Study material:
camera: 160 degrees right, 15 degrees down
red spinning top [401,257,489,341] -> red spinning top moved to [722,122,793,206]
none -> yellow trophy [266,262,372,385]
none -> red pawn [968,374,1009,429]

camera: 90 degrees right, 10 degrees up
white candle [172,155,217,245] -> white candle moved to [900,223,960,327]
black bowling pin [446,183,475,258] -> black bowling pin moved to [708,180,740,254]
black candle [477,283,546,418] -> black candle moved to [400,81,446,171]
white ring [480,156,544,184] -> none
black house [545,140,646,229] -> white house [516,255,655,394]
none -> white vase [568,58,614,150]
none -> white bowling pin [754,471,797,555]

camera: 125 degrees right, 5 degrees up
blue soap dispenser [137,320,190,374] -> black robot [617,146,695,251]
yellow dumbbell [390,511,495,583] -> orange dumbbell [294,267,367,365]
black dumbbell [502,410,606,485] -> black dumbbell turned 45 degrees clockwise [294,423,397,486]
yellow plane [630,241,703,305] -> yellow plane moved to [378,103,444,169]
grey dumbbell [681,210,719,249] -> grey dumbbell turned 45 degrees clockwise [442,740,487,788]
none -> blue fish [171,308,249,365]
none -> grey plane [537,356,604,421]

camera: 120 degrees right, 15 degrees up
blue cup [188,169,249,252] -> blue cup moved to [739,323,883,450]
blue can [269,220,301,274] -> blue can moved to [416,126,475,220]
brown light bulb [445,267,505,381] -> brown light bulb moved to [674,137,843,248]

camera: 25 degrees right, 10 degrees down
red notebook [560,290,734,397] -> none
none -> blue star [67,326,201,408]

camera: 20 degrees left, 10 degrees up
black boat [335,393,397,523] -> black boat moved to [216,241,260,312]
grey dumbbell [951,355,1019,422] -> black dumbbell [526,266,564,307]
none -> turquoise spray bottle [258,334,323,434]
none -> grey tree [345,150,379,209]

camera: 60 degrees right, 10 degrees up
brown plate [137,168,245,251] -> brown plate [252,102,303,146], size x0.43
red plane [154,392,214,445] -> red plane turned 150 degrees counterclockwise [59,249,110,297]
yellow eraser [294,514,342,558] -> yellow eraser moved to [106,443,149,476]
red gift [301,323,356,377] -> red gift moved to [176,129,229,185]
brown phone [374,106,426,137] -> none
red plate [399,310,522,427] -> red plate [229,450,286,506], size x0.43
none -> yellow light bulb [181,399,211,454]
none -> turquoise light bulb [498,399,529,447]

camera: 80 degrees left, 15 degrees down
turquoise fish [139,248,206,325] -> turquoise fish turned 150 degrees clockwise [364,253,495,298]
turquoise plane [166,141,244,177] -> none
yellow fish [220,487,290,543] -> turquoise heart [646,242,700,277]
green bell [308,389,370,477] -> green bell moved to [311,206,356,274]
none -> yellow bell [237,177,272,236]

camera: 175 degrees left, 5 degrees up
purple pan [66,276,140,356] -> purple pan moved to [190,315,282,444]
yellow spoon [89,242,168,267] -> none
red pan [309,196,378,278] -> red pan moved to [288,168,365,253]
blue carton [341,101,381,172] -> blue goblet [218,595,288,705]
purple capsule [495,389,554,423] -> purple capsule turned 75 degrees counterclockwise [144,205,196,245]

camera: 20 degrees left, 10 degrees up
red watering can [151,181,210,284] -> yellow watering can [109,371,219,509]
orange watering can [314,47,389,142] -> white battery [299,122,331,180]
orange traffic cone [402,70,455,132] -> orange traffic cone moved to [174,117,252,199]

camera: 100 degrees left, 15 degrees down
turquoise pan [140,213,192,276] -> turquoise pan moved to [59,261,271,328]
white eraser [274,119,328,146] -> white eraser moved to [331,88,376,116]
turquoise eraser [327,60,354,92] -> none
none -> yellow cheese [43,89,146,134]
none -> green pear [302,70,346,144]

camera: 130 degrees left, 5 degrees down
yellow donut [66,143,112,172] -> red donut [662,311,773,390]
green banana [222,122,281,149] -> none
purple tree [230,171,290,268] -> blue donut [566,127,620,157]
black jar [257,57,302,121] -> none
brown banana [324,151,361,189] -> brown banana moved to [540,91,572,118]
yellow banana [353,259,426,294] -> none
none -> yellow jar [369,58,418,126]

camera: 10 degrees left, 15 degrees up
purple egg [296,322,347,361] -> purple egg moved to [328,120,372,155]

Task details:
Your answer should be the lines of the listing above between the line holding "white candle [172,155,217,245]" and the line holding "none -> white vase [568,58,614,150]", inclusive, restated word for word and alone.

Response area:
white candle [172,155,217,245] -> white candle moved to [900,223,960,327]
black bowling pin [446,183,475,258] -> black bowling pin moved to [708,180,740,254]
black candle [477,283,546,418] -> black candle moved to [400,81,446,171]
white ring [480,156,544,184] -> none
black house [545,140,646,229] -> white house [516,255,655,394]
none -> white vase [568,58,614,150]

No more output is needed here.